RECORDS SUPPLIED section start

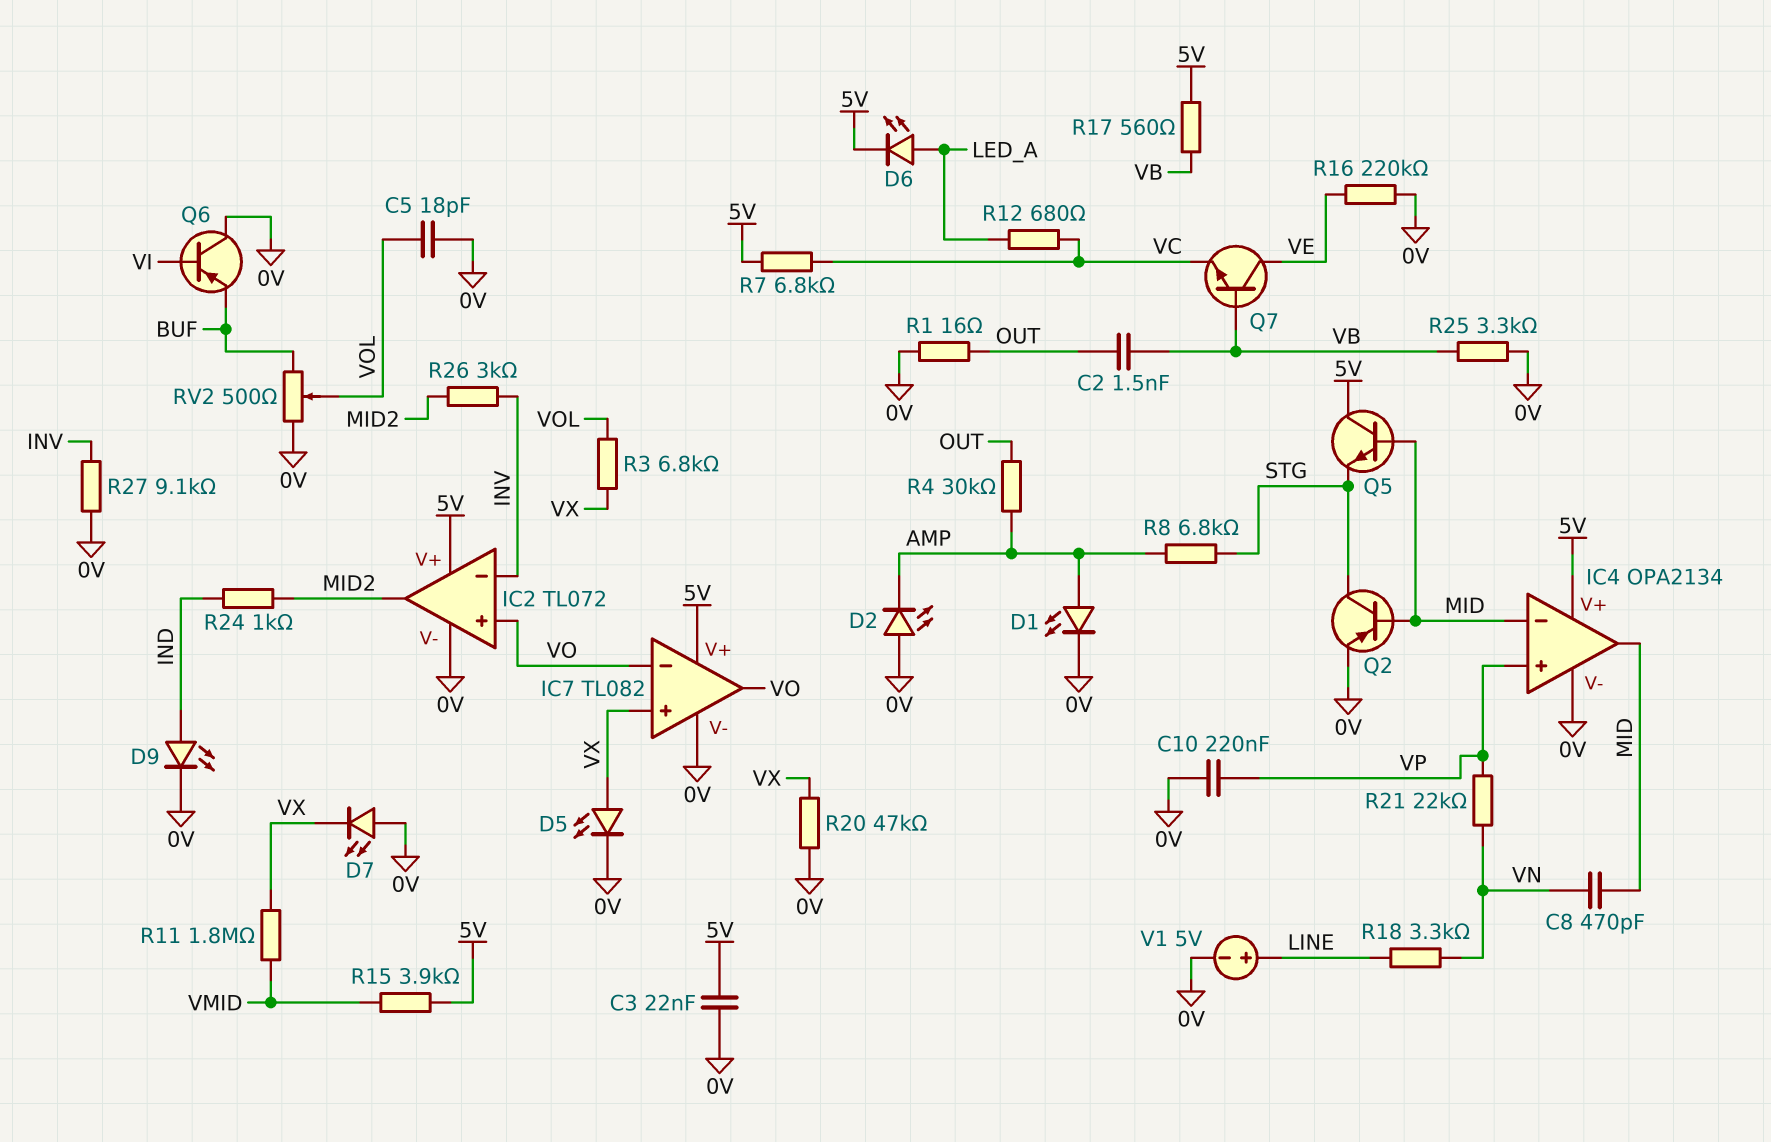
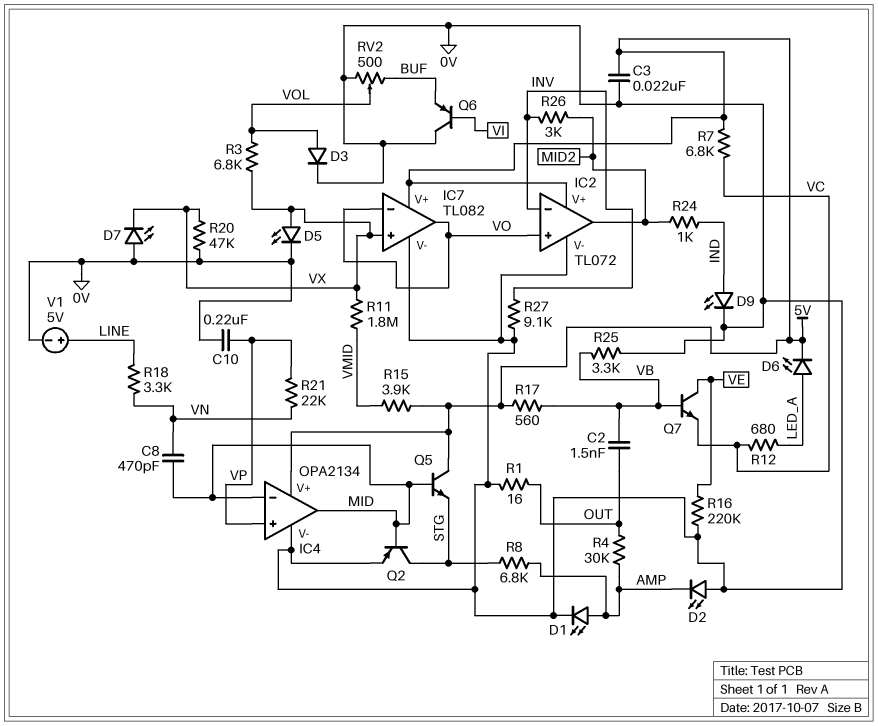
C5: 18pF (0V, VOL) -> none
D3: none -> diode (A VOL, K 0V)

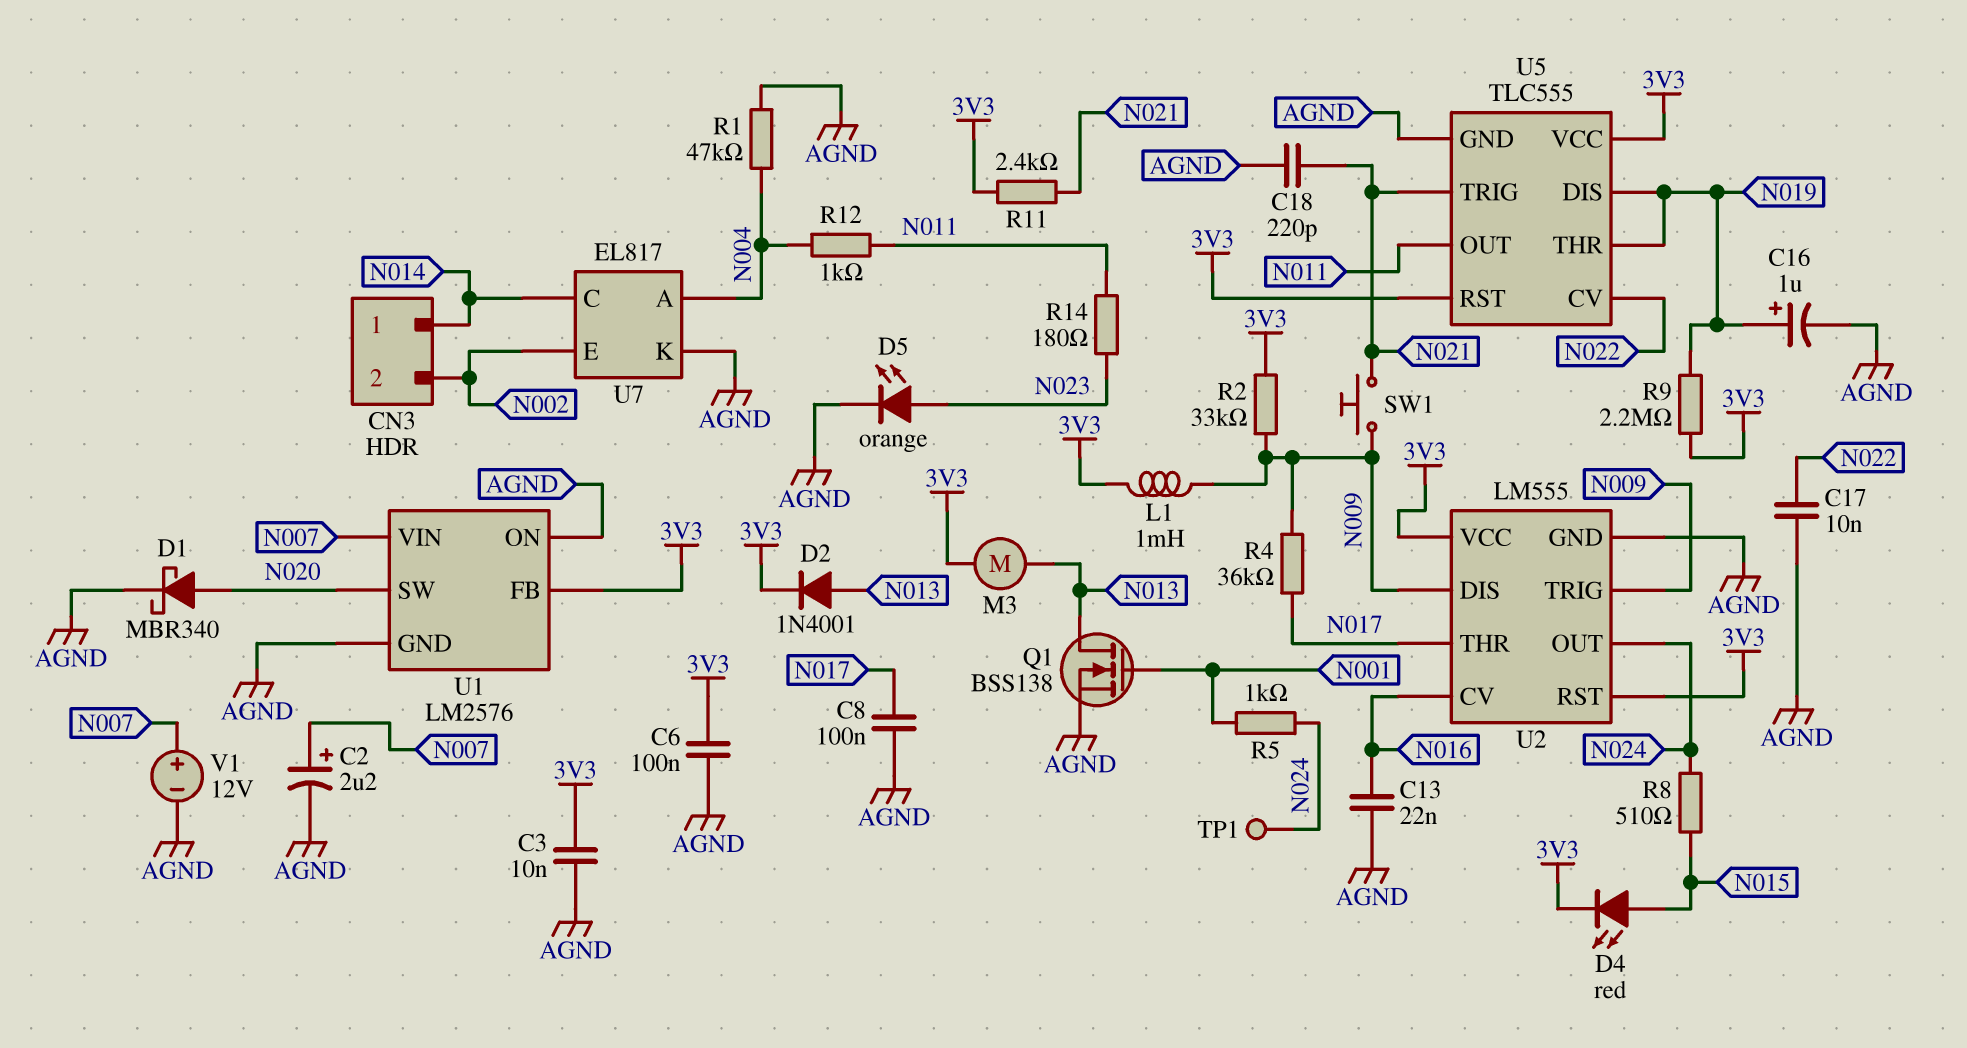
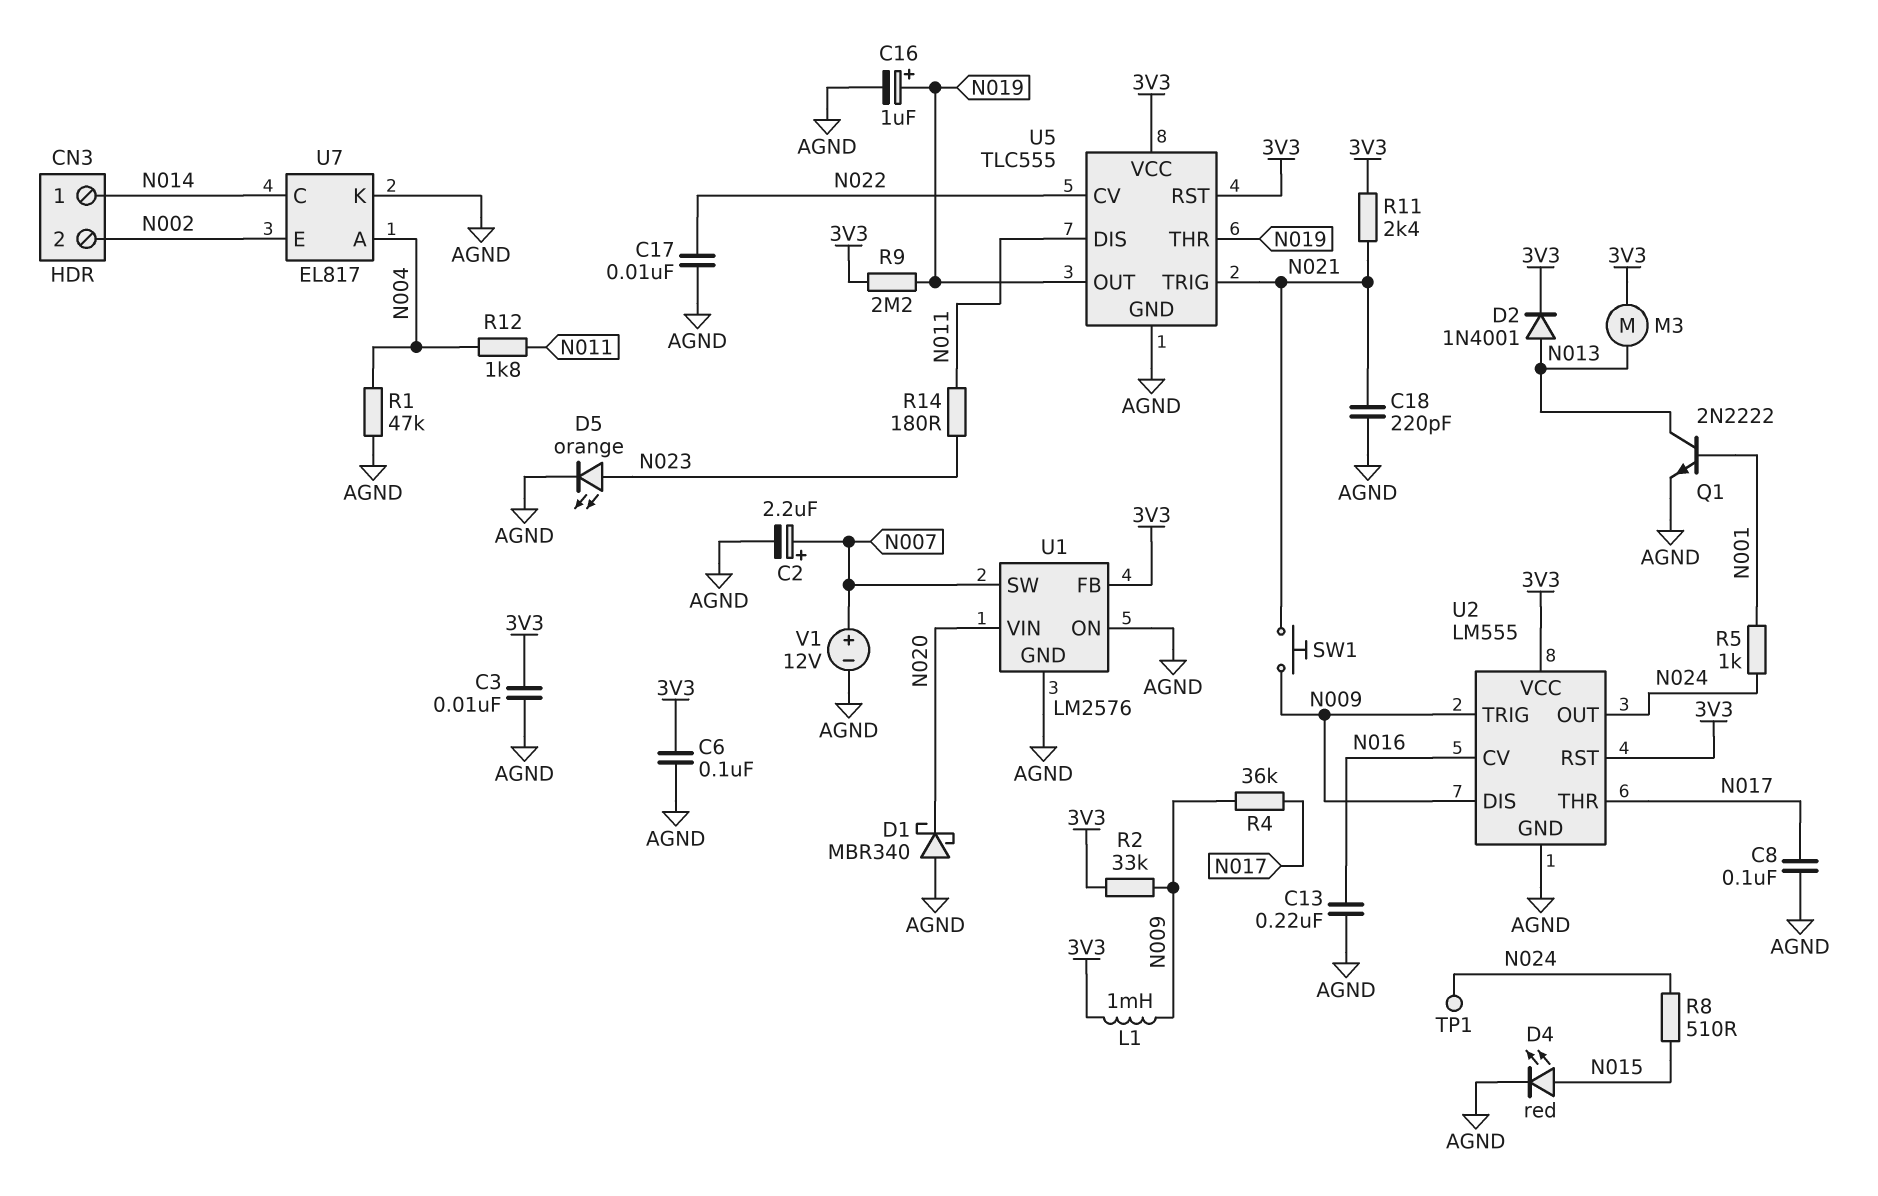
C13: 22nF (AGND, N016) -> 220nF (AGND, N016)
D1: schottky MBR340 (A N020, K AGND) -> schottky MBR340 (A AGND, K N020)
D4: LED red (A N015, K 3V3) -> LED red (A N015, K AGND)
Q1: NMOS BSS138 (G N001, D N013, S AGND) -> NPN 2N2222 (B N001, C N013, E AGND)
R12: 1k (N004, N011) -> 1.8k (N004, N011)
U1 pin SW: N020 -> N007
U1 pin VIN: N007 -> N020
U5 pin DIS: N019 -> N011
U5 pin OUT: N011 -> N019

RECORDS SUPPLIED section end

* **TASK ITEM**: A single figure is the whole answer here: the number of lines in the records above that include "AGND".

* **EXERCISE ANSWER**: 4